§ EXERCISE: Exactly as written, reproduce the lines from the one that contains "(568, 518) = (500, 561): white" through the end of the records.
DATA Start Marker
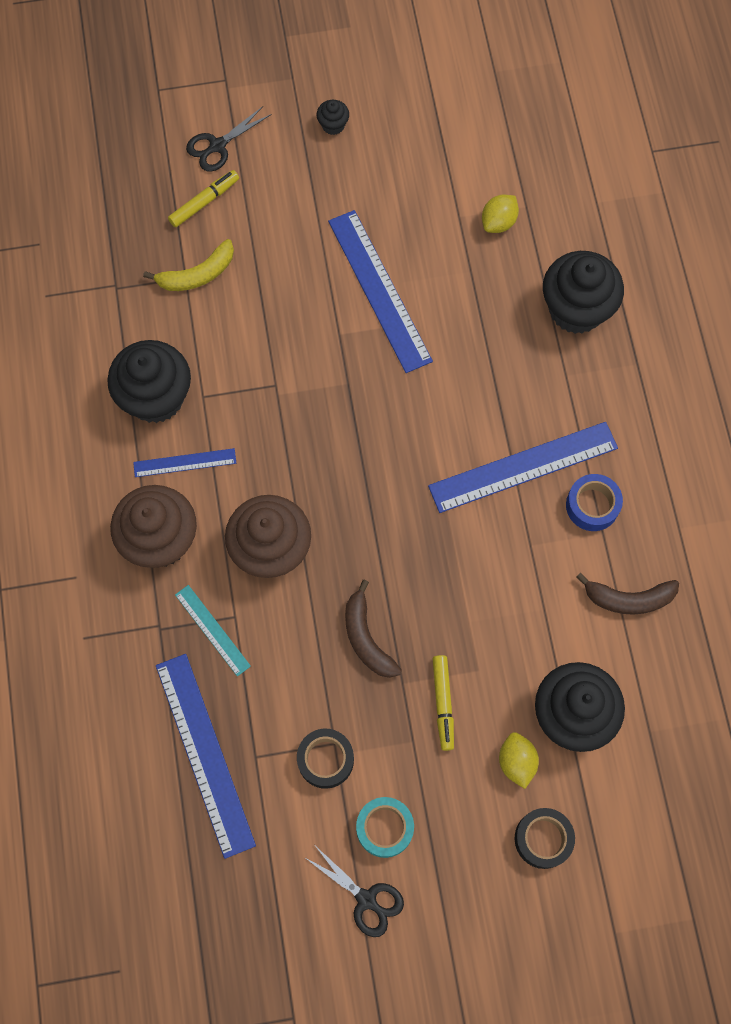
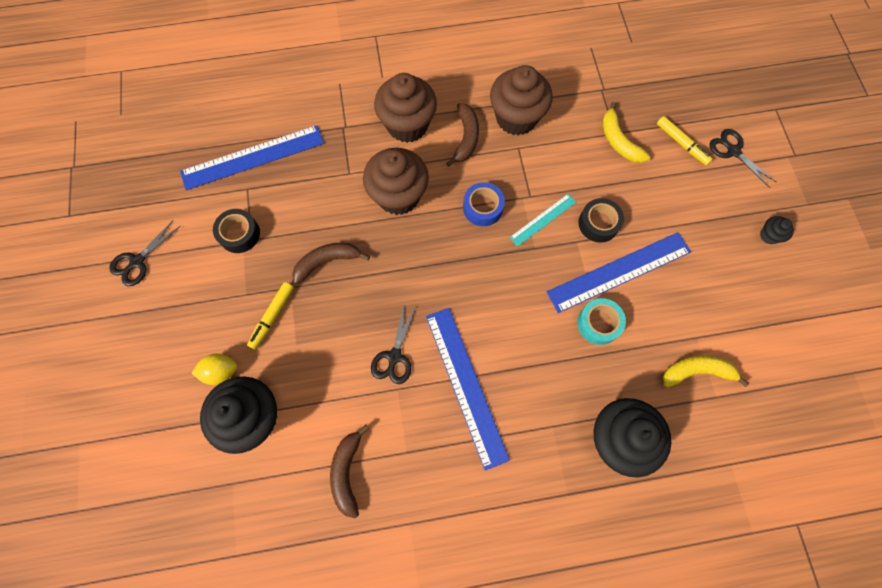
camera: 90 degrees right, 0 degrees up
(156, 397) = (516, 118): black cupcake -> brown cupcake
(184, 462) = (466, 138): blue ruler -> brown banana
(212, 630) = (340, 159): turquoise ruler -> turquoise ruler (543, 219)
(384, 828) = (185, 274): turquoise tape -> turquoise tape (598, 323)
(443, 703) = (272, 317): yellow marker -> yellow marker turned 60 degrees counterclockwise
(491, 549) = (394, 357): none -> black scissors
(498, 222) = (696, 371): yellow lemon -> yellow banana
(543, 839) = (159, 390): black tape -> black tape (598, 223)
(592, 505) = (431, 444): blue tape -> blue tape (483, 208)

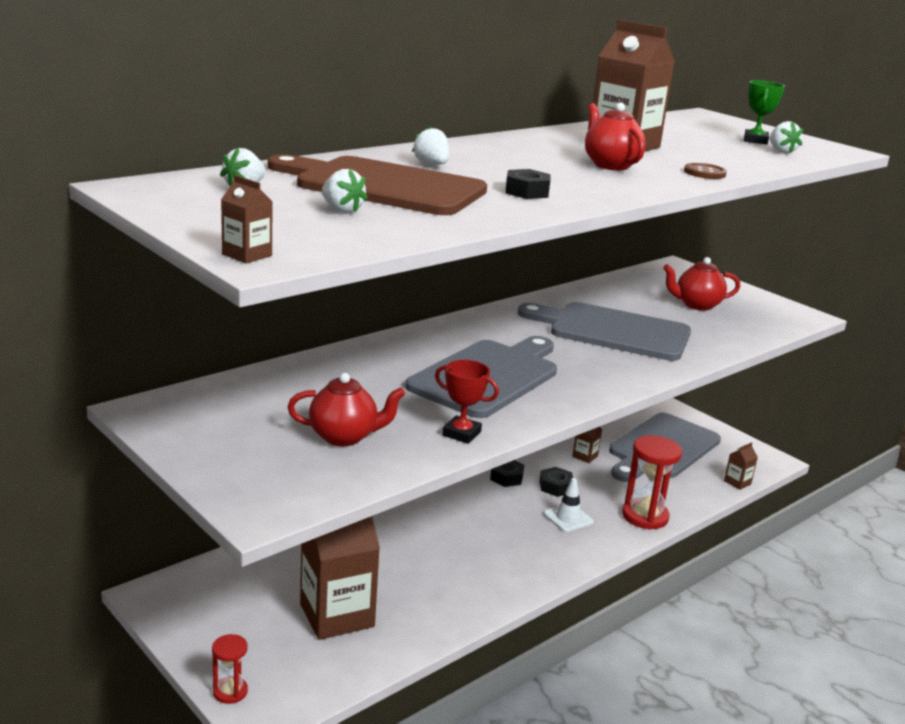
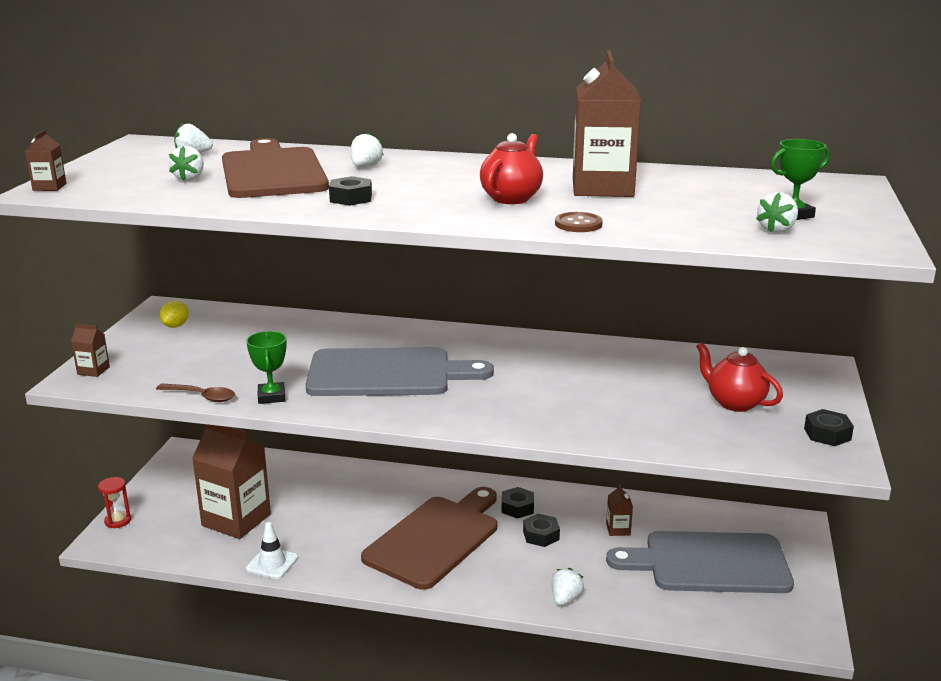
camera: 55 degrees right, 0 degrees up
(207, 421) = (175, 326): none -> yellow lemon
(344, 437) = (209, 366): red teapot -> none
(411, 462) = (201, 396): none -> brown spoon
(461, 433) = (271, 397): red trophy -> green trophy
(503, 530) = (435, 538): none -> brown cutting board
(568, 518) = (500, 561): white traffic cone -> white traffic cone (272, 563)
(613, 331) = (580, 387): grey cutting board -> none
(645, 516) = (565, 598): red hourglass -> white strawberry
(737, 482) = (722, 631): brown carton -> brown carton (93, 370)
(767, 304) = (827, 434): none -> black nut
DATA End Marker
§ REPLY:
(568, 518) = (500, 561): white traffic cone -> white traffic cone (272, 563)
(613, 331) = (580, 387): grey cutting board -> none
(645, 516) = (565, 598): red hourglass -> white strawberry
(737, 482) = (722, 631): brown carton -> brown carton (93, 370)
(767, 304) = (827, 434): none -> black nut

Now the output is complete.